Task to complete → Set down exactly the lines below, starting at the one that contains "pos1: [507, 145, 230, 99]" and ending at the one that contains "after: kielich [biały]", with both of those lines included and nothing else.

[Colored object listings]
+ + + + + + +

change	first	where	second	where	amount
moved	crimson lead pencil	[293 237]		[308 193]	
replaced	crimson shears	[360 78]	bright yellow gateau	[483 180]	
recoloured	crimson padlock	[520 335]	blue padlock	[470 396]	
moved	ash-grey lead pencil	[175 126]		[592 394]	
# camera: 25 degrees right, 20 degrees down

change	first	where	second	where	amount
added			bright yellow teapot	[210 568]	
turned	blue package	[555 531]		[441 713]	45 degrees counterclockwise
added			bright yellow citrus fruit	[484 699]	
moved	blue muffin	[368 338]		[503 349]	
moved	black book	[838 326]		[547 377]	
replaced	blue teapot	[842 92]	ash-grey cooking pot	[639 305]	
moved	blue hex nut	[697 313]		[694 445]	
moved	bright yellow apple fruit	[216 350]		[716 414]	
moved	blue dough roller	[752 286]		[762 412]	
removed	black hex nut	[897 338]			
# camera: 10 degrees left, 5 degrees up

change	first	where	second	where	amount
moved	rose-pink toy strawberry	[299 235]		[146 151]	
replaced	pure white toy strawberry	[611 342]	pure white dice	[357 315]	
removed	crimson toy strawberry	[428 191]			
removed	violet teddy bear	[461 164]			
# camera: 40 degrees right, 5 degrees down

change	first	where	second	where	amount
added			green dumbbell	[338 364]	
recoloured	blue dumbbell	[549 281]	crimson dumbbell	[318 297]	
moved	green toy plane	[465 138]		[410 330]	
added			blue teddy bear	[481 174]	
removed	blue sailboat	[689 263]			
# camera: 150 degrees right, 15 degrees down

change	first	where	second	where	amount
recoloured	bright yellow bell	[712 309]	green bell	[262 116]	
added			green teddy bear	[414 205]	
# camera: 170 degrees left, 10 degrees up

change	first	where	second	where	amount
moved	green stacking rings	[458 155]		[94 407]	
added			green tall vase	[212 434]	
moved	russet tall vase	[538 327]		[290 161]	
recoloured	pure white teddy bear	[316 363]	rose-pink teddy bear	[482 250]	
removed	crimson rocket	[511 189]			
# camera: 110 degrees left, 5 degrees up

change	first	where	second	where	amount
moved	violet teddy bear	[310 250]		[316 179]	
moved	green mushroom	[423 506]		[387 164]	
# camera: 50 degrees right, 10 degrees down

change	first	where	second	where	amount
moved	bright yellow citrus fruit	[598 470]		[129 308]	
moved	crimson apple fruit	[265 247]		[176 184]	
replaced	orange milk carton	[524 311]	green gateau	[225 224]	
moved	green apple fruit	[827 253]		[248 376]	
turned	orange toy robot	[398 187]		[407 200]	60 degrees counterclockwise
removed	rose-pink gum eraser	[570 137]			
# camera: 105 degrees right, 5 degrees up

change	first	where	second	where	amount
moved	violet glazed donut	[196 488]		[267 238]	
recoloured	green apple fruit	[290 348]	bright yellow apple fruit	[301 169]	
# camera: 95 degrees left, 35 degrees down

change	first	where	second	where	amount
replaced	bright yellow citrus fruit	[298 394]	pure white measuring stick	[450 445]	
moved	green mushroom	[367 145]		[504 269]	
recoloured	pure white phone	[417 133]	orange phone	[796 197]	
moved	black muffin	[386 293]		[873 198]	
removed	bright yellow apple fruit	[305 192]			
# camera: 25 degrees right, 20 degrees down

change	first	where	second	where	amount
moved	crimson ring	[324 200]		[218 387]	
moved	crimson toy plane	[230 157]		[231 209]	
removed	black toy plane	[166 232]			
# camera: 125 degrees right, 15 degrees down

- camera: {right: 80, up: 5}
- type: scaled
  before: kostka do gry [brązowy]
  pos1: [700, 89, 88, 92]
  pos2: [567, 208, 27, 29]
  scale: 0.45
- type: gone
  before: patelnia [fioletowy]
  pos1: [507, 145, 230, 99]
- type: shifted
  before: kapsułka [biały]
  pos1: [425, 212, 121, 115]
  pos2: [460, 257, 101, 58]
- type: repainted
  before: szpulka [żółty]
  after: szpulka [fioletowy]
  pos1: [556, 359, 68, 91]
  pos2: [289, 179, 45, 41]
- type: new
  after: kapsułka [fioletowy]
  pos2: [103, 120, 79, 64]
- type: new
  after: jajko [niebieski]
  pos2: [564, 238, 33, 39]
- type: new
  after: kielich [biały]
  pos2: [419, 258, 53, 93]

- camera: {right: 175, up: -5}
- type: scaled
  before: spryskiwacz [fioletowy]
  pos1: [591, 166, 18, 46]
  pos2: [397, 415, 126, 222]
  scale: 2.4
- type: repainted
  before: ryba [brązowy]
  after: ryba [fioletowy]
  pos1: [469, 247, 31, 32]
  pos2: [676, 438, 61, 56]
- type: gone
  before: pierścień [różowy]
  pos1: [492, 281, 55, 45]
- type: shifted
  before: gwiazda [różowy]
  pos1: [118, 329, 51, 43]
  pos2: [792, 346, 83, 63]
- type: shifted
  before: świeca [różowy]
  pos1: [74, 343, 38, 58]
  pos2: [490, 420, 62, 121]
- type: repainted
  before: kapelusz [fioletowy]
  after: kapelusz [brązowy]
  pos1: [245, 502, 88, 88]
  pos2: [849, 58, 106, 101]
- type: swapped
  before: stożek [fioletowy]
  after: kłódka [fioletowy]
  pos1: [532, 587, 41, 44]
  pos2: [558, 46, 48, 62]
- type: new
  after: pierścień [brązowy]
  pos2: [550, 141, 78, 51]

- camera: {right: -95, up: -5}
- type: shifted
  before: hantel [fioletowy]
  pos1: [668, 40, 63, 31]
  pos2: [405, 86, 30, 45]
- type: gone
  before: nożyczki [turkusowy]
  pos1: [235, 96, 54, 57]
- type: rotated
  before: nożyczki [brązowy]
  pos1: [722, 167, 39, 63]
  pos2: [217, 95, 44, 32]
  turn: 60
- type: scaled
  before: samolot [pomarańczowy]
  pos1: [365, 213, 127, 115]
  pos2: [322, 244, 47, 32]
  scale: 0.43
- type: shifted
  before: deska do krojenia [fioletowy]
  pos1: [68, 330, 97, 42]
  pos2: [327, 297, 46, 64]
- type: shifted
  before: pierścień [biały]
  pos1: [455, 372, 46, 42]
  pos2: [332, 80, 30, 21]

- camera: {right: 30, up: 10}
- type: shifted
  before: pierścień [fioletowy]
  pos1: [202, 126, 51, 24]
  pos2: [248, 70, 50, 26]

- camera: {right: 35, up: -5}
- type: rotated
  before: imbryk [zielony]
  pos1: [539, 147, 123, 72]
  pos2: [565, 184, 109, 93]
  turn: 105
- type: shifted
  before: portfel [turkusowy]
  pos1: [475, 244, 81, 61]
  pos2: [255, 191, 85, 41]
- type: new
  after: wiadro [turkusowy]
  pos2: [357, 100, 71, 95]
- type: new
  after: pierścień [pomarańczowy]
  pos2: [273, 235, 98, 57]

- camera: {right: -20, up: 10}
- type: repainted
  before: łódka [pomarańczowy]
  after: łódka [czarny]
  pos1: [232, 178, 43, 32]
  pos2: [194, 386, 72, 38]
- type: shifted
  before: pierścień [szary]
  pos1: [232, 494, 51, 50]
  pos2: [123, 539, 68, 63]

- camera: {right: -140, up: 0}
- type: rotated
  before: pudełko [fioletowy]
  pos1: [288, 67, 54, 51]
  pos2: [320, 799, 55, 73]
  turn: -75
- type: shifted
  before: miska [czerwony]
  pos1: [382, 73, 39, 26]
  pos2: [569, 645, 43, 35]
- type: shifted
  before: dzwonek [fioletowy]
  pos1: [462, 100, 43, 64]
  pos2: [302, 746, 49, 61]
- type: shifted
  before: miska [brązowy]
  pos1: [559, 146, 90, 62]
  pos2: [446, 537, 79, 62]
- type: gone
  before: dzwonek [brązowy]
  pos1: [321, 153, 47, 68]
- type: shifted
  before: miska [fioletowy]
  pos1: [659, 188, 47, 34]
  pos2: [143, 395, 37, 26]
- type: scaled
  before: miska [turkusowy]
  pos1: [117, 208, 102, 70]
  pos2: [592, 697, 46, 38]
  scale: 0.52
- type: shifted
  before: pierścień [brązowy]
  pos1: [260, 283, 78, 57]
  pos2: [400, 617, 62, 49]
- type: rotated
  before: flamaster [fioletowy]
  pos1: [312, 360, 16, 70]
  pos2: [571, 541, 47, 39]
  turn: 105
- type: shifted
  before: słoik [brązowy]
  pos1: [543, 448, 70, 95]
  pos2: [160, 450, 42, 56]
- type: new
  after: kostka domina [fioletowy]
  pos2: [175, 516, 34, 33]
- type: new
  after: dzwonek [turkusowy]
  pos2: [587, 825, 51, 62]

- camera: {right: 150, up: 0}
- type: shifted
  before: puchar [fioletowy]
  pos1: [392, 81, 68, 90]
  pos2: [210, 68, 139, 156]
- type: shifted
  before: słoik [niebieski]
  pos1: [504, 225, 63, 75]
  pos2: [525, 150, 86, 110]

+ + + + + + +

Answer to this exercise →
  pos1: [507, 145, 230, 99]
- type: shifted
  before: kapsułka [biały]
  pos1: [425, 212, 121, 115]
  pos2: [460, 257, 101, 58]
- type: repainted
  before: szpulka [żółty]
  after: szpulka [fioletowy]
  pos1: [556, 359, 68, 91]
  pos2: [289, 179, 45, 41]
- type: new
  after: kapsułka [fioletowy]
  pos2: [103, 120, 79, 64]
- type: new
  after: jajko [niebieski]
  pos2: [564, 238, 33, 39]
- type: new
  after: kielich [biały]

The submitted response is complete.